• YOUR ASSIGNMENT
Your task is to repeat exactly the lines below between the line holding "green brick G5" and the line holding "lime plate C7:C8 level 1 -> none", inclusive, and only those.

• Records from a data source
-*-

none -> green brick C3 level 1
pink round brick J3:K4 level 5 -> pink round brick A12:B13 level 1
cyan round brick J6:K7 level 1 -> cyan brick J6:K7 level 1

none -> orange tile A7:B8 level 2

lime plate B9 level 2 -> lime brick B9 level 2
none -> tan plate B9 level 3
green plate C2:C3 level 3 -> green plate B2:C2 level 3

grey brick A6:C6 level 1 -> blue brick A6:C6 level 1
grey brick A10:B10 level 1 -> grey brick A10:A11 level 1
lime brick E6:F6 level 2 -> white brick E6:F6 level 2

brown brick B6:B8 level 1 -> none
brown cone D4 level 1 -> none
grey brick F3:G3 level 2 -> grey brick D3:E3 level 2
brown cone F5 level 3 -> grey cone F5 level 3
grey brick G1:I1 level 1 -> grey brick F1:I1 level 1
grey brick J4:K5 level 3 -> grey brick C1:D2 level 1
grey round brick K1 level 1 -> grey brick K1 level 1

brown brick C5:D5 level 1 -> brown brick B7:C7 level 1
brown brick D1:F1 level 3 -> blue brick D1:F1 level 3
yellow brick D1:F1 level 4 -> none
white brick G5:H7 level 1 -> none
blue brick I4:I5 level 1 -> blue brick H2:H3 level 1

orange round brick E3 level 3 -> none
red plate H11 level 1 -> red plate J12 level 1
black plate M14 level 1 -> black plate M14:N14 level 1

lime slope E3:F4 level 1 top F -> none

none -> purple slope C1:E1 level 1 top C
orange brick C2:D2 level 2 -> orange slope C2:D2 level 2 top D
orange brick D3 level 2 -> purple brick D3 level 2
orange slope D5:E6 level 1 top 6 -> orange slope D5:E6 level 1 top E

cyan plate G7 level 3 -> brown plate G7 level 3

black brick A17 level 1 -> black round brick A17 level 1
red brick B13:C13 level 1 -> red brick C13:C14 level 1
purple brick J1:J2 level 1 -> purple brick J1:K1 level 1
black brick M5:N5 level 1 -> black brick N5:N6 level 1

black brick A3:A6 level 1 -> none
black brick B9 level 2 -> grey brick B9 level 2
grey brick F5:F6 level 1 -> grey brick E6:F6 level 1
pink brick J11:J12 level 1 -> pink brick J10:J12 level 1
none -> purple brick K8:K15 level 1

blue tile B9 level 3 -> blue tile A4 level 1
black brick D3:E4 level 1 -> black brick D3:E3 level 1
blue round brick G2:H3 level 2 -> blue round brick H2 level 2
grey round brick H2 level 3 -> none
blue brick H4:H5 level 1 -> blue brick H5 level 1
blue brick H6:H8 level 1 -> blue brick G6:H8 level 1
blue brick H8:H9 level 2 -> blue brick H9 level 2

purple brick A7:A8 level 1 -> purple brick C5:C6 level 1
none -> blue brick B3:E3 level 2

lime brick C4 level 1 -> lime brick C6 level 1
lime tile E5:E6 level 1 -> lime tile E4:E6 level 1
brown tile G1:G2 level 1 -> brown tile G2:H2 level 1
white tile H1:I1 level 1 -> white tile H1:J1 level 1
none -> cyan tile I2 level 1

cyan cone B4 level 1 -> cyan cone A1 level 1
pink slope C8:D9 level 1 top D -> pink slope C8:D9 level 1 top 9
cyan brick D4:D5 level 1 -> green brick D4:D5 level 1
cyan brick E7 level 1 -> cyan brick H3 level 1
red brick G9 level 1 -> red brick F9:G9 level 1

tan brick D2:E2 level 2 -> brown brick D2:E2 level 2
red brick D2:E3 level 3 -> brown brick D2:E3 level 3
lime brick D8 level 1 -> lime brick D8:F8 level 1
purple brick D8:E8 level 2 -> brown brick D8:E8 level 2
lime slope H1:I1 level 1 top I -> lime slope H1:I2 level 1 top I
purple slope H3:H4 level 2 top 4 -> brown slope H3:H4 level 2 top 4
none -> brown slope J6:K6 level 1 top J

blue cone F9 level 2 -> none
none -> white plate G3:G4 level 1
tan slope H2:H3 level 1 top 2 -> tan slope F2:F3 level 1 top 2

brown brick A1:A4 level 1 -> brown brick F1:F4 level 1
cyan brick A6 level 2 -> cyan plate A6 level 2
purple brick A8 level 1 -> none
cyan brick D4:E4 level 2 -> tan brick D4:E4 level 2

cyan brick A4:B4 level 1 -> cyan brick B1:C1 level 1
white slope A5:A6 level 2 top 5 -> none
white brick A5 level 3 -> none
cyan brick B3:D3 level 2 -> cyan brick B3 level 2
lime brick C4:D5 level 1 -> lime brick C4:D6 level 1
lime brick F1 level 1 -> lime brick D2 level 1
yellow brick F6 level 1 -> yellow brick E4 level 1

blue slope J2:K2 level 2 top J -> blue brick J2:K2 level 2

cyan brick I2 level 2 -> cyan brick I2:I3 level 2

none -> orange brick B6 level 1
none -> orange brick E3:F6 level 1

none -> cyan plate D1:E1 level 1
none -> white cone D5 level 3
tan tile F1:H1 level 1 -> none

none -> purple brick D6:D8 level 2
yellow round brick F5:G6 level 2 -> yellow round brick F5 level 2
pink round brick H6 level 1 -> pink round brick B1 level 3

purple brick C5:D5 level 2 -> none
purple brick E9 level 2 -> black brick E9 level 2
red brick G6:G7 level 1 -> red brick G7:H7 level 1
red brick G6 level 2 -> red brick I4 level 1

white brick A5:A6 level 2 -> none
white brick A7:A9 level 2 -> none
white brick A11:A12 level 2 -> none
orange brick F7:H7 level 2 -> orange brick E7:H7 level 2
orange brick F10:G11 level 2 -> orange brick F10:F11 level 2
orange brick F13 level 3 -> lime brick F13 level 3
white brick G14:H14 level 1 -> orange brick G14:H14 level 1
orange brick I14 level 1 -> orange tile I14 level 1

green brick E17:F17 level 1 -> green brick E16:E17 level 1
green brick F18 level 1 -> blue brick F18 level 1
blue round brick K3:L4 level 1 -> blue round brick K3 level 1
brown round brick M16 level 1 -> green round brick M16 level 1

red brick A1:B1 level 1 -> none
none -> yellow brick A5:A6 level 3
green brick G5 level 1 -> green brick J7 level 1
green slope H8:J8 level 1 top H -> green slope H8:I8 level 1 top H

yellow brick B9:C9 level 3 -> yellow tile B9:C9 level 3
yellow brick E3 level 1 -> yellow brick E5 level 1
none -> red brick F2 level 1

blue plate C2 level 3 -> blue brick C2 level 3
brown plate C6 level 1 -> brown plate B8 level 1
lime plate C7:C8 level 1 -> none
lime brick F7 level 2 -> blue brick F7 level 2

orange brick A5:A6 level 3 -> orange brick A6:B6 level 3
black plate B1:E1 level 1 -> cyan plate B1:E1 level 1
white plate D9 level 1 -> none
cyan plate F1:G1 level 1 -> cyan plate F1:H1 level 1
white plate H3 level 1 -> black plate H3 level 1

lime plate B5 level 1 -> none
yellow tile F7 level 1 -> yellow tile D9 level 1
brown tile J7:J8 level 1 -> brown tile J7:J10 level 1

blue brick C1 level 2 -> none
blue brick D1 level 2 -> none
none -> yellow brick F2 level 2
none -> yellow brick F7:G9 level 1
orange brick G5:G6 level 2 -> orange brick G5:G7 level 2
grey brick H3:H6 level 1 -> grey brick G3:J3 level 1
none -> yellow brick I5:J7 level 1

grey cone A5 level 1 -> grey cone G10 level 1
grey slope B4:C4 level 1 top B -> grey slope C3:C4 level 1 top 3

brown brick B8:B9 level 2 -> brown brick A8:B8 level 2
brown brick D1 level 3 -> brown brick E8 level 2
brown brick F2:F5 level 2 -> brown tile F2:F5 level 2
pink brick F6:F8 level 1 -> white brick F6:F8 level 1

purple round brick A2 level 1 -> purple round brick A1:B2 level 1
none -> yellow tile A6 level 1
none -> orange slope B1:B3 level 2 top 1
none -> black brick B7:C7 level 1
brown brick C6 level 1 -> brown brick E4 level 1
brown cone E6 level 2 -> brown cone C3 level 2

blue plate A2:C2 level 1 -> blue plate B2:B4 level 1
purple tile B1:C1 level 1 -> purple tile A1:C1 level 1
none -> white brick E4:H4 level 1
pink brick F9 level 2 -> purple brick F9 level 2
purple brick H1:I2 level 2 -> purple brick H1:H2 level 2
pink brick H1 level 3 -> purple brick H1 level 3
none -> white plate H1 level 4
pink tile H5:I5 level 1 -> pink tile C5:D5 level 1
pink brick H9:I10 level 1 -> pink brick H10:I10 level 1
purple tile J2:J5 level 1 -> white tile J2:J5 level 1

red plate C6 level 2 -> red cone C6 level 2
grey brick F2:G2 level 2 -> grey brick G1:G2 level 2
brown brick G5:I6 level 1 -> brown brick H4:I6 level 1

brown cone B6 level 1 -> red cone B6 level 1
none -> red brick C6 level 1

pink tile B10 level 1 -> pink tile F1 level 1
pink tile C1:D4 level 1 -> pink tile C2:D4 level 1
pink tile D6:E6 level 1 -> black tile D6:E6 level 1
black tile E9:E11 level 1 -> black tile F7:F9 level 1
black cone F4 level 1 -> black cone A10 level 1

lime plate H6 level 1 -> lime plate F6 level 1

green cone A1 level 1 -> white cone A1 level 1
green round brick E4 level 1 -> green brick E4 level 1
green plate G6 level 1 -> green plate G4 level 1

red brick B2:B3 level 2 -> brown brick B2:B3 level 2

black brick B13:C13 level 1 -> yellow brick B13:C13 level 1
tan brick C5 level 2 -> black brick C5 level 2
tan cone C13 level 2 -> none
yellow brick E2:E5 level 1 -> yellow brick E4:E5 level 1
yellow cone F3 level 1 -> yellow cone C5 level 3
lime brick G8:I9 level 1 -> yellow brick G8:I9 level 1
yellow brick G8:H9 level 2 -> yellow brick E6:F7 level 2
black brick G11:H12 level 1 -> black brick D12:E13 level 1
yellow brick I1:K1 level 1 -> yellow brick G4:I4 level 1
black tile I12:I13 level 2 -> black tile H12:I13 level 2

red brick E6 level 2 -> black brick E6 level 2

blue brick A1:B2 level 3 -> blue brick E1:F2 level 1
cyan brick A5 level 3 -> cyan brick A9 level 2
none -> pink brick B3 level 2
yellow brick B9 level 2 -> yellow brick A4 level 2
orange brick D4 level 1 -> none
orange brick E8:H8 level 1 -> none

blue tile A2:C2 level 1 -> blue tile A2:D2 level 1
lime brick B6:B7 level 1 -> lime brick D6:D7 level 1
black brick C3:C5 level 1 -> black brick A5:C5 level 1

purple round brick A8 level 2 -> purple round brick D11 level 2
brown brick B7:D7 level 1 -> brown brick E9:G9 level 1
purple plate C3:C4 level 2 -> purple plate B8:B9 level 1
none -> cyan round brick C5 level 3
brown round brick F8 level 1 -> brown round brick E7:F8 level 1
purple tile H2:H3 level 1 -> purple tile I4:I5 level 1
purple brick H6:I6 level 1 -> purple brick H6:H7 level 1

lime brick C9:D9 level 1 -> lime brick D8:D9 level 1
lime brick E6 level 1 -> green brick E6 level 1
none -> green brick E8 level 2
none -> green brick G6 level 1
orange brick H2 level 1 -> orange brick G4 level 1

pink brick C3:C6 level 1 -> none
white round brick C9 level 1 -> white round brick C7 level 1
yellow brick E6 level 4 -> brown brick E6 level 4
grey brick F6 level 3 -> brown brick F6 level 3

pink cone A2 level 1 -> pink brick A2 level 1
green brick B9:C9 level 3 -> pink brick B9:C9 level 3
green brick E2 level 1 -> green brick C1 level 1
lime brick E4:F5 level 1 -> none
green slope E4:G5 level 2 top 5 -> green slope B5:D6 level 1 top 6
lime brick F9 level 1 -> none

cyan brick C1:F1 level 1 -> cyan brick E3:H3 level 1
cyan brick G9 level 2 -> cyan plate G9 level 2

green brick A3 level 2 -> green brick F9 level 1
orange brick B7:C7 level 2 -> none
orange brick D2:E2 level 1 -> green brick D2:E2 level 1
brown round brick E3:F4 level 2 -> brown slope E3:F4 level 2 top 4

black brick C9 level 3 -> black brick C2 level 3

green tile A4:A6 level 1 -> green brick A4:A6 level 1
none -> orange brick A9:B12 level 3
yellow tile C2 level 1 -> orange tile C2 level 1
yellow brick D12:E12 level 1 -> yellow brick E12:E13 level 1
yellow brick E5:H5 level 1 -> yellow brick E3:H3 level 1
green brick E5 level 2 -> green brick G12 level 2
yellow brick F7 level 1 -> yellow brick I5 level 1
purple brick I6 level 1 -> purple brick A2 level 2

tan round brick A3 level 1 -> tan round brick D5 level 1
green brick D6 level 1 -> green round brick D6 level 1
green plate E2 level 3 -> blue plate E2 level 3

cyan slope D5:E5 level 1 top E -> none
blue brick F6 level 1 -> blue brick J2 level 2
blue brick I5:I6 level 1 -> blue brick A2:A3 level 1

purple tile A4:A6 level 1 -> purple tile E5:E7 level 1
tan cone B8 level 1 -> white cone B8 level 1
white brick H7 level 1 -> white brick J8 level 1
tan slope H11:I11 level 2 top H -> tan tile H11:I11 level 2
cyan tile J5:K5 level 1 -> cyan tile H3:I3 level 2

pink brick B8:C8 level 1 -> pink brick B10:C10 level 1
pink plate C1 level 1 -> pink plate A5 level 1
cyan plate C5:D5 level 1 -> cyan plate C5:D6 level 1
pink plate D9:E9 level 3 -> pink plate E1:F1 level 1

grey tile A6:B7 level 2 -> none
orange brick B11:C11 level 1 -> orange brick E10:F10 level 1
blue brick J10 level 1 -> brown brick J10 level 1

-*-

• OUTPUT
green brick G5 level 1 -> green brick J7 level 1
green slope H8:J8 level 1 top H -> green slope H8:I8 level 1 top H

yellow brick B9:C9 level 3 -> yellow tile B9:C9 level 3
yellow brick E3 level 1 -> yellow brick E5 level 1
none -> red brick F2 level 1

blue plate C2 level 3 -> blue brick C2 level 3
brown plate C6 level 1 -> brown plate B8 level 1
lime plate C7:C8 level 1 -> none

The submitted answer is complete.